- [WHAT YOU NEED TO DO]
Please print exactly the line containing "(448, 169) = (390, 370): turquoise" and every line after it to the end of the records below, and nothing more.
---------- RECORD EXTRACTS ----------
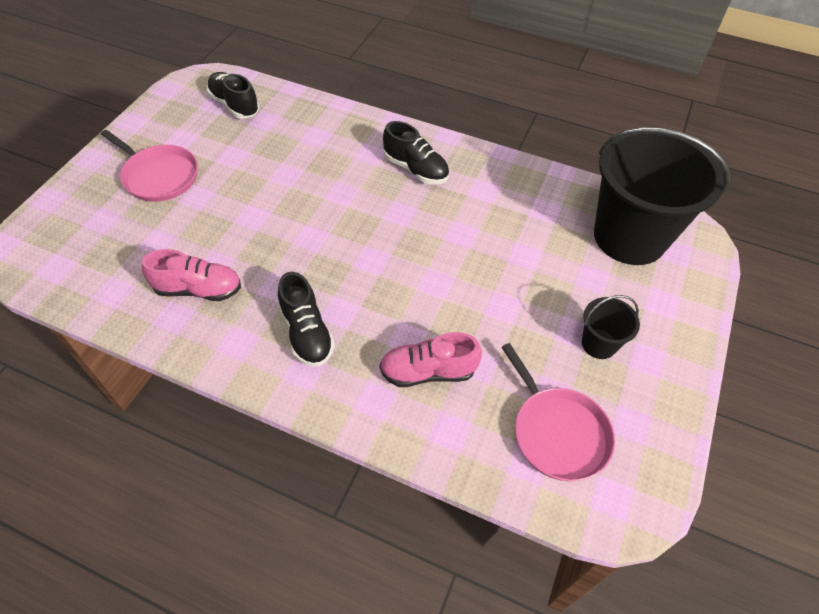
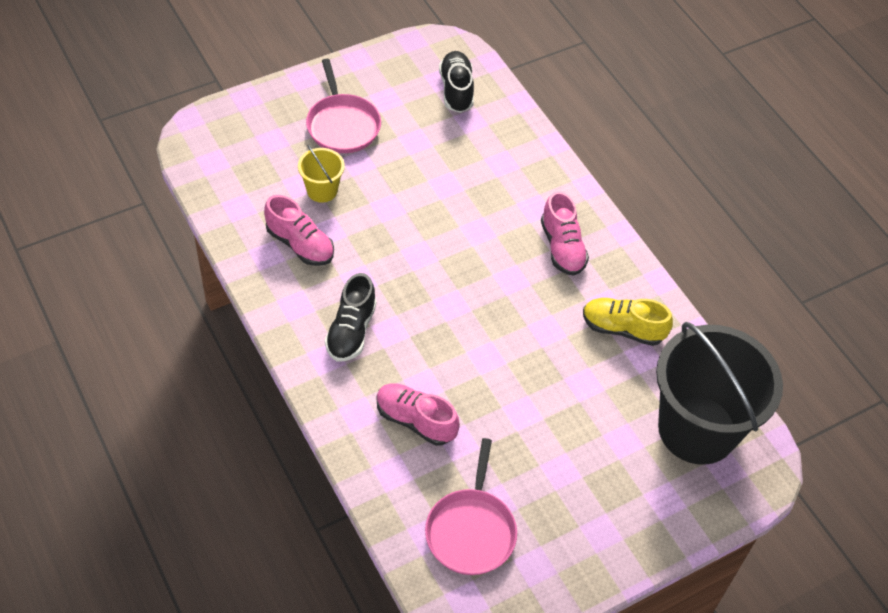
camera: 35 degrees right, 0 degrees up
(182, 235) = (322, 190): none -> yellow bucket
(416, 169) = (562, 247): black shoe -> pink shoe
(512, 200) = (622, 329): none -> yellow shoe
(599, 344) = (572, 493): black bucket -> none

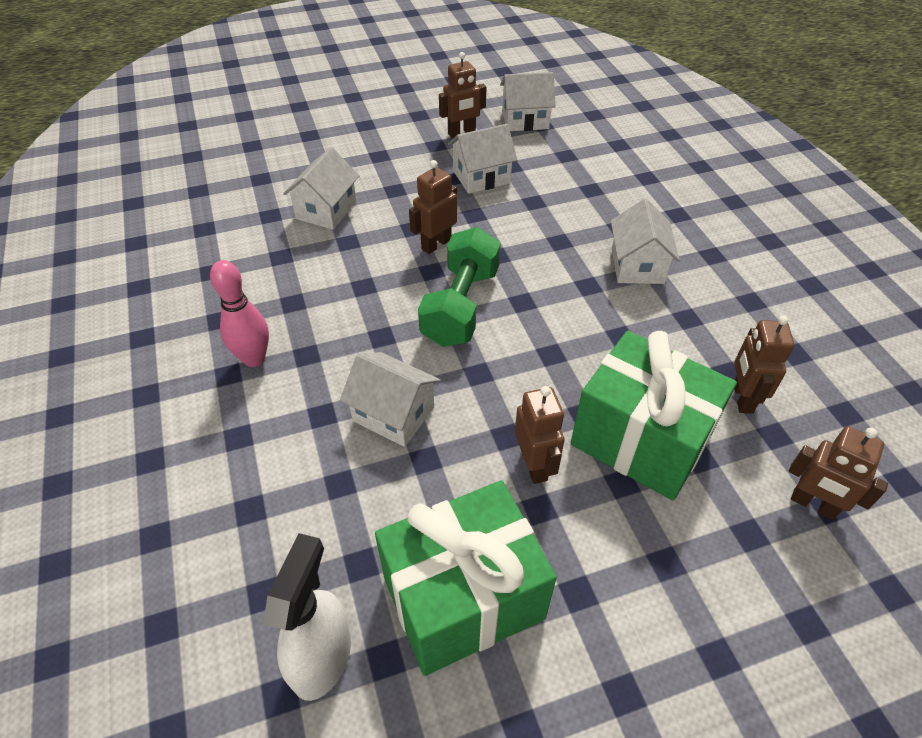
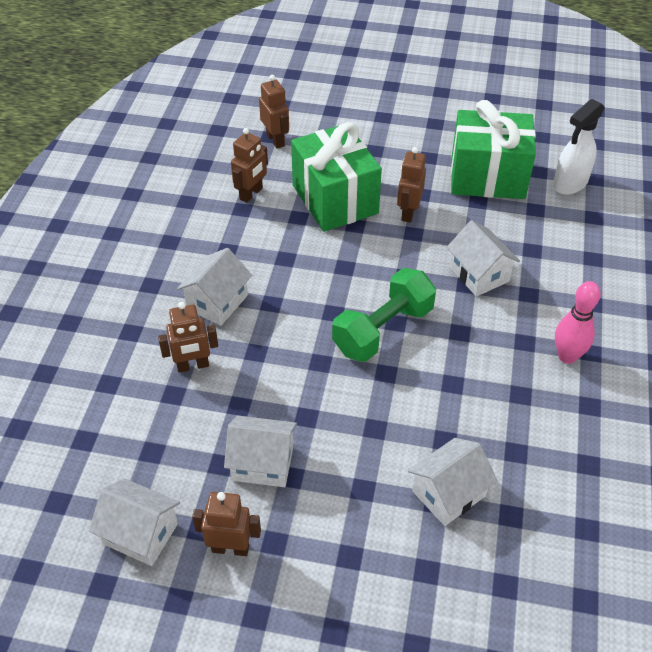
camera: 150 degrees left, 0 degrees up
(436, 244) = (364, 399): brown robot -> brown robot (193, 366)

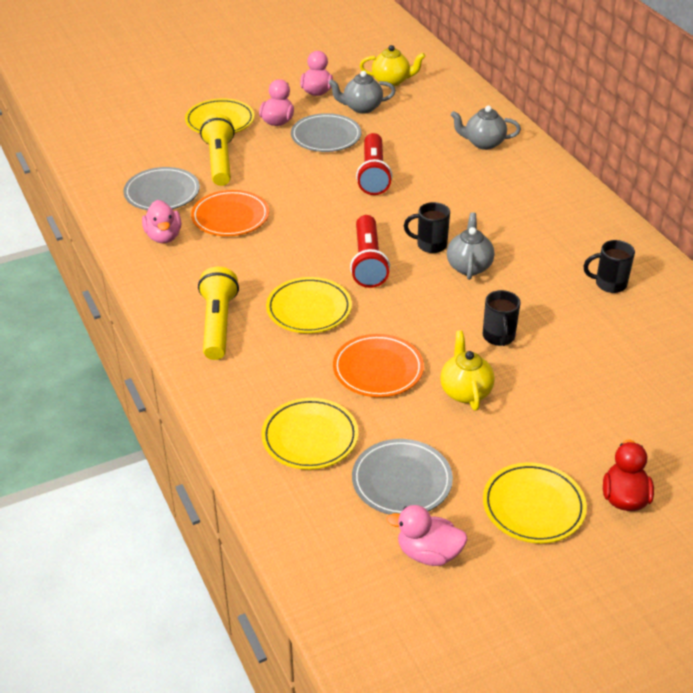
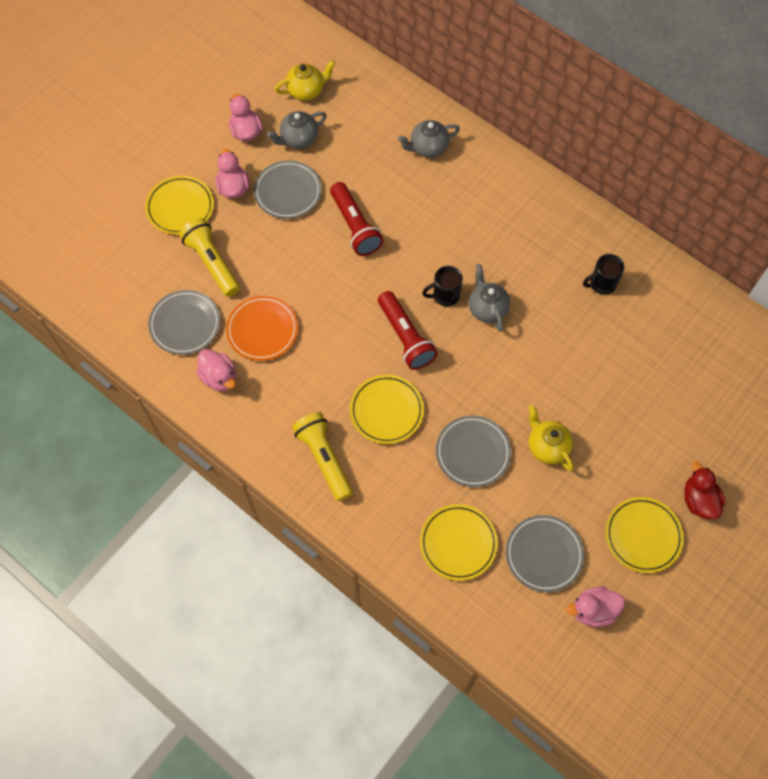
camera: 25 degrees left, 25 degrees up
(378, 369) = (473, 452): orange plate -> grey plate
(498, 337) = (545, 379): black mug -> none

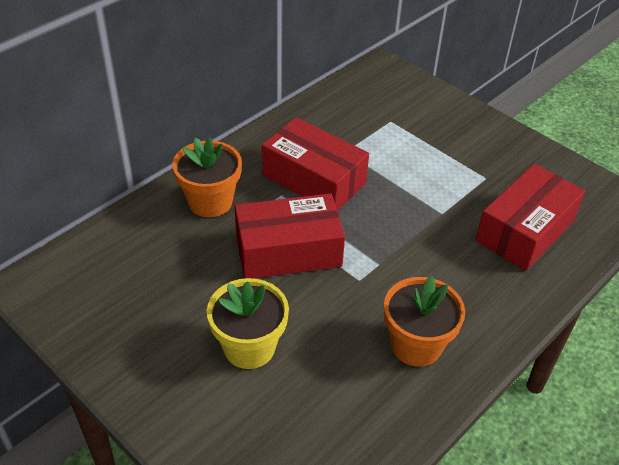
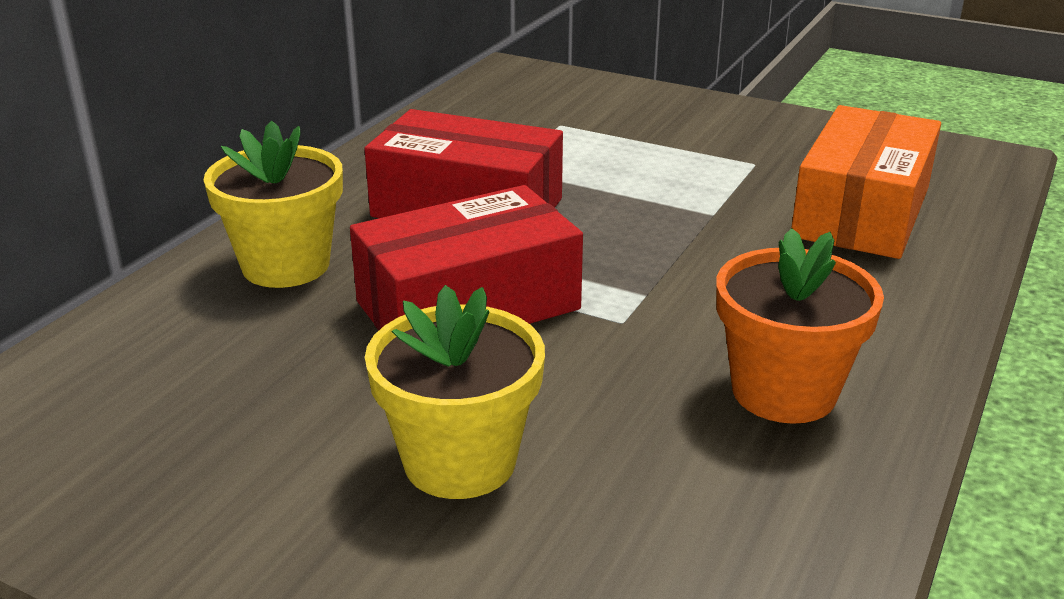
camera: 15 degrees left, 15 degrees down
(210, 201) = (286, 265): orange flower pot -> yellow flower pot
(525, 230) = (861, 212): red box -> orange box

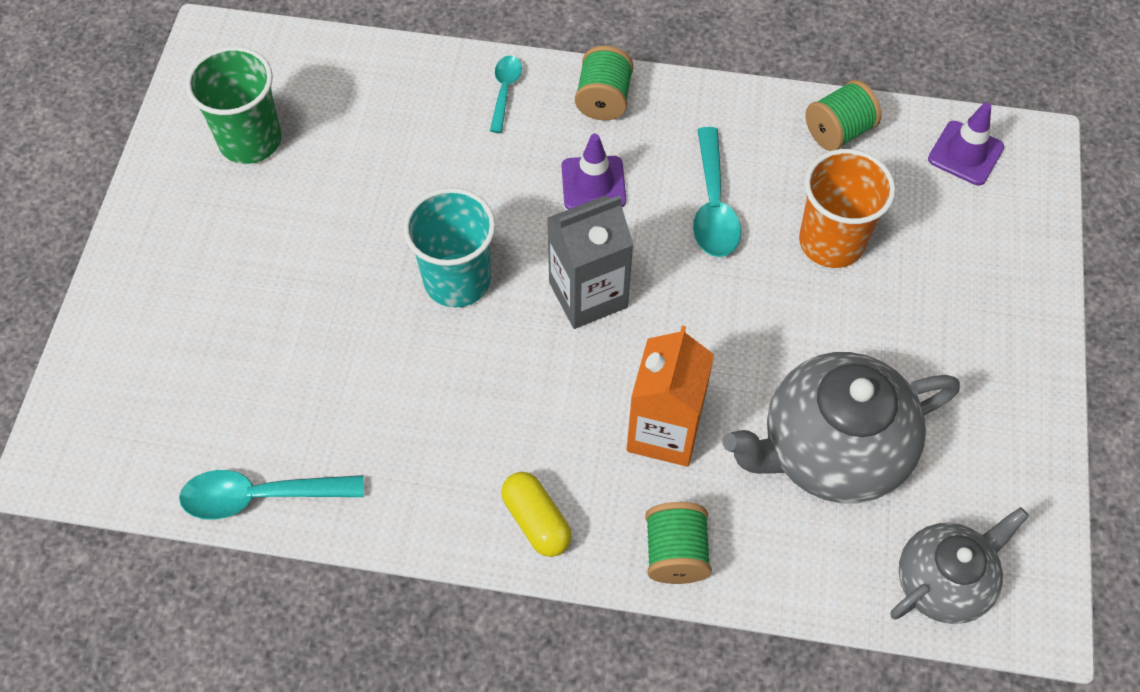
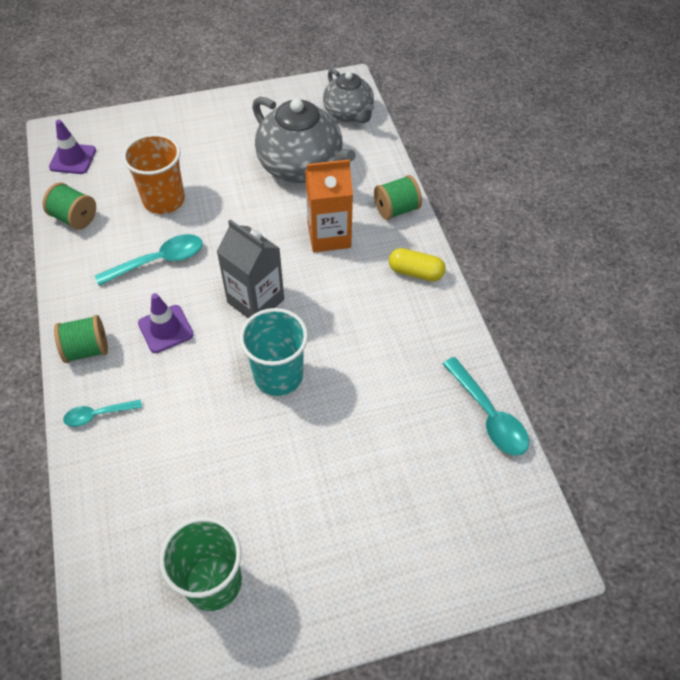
camera: 115 degrees left, 5 degrees down
(536, 521) = (415, 272): yellow capsule -> yellow capsule turned 75 degrees clockwise
(944, 582) = (349, 114): grey teapot -> grey teapot turned 150 degrees counterclockwise

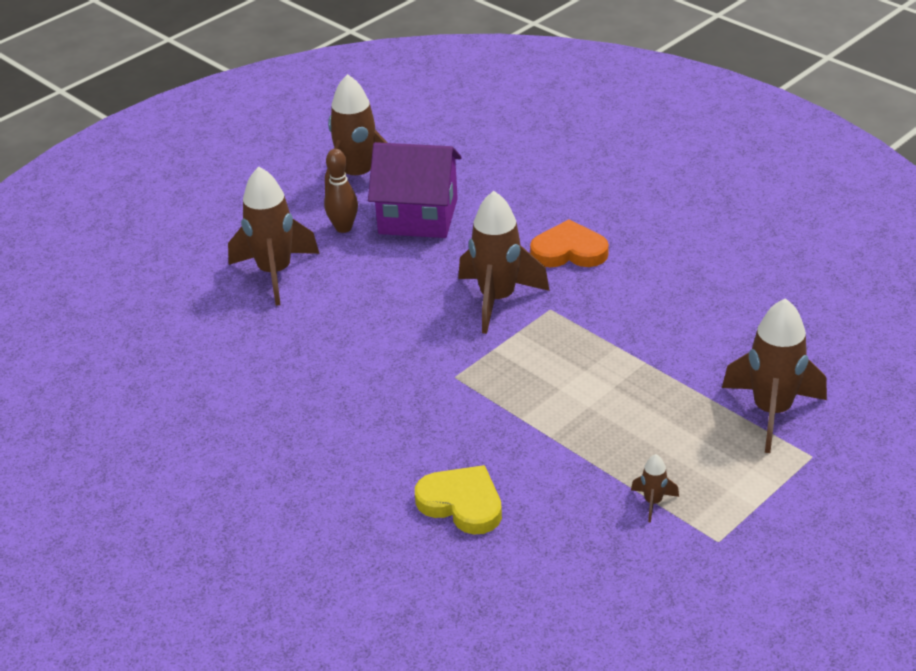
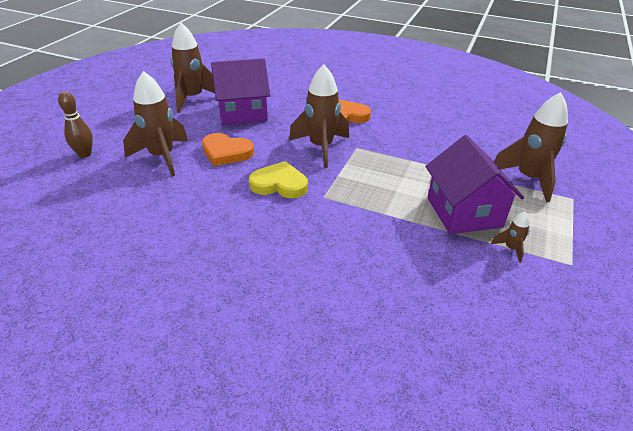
camera: 25 degrees left, 0 degrees up
(343, 228) = (197, 125): brown bowling pin -> brown bowling pin (85, 154)
(362, 282) = (226, 152): none -> orange heart
(462, 503) = (386, 282): yellow heart -> yellow heart (279, 184)
(630, 440) = (464, 212): none -> purple house

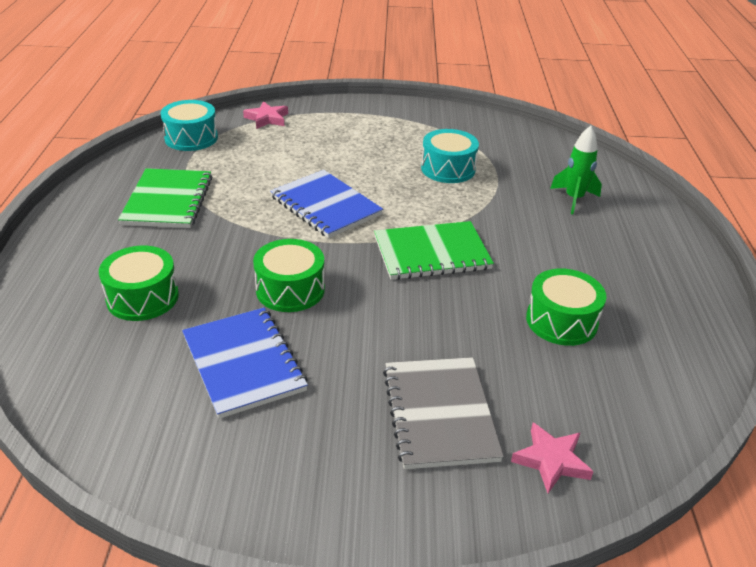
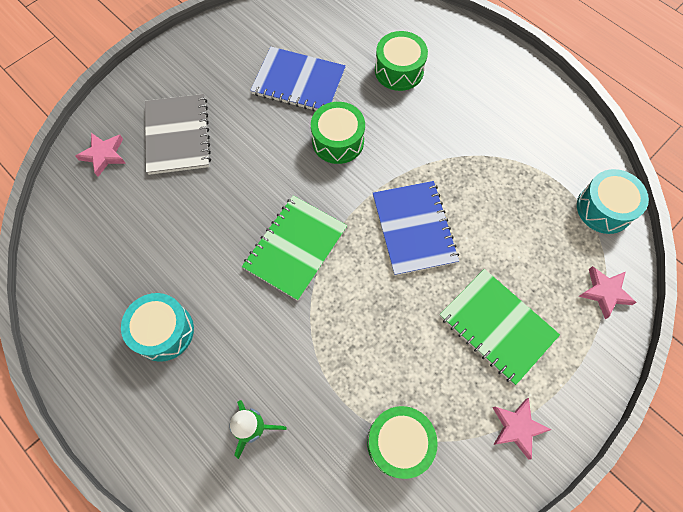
camera: 135 degrees right, 30 degrees up
(167, 200) = (505, 138): green notebook -> green notebook (497, 326)
(326, 206) = (413, 229): blue notebook -> blue notebook turned 75 degrees clockwise
(406, 117) = (517, 427): none -> pink star
(440, 414) = (177, 135): grey notebook -> grey notebook turned 45 degrees clockwise
(448, 169) = (390, 370): turquoise drum -> turquoise drum (163, 331)
(561, 321) = (163, 259): green drum -> green drum (399, 443)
----------
- [RESPONSE AREA]
(448, 169) = (390, 370): turquoise drum -> turquoise drum (163, 331)
(561, 321) = (163, 259): green drum -> green drum (399, 443)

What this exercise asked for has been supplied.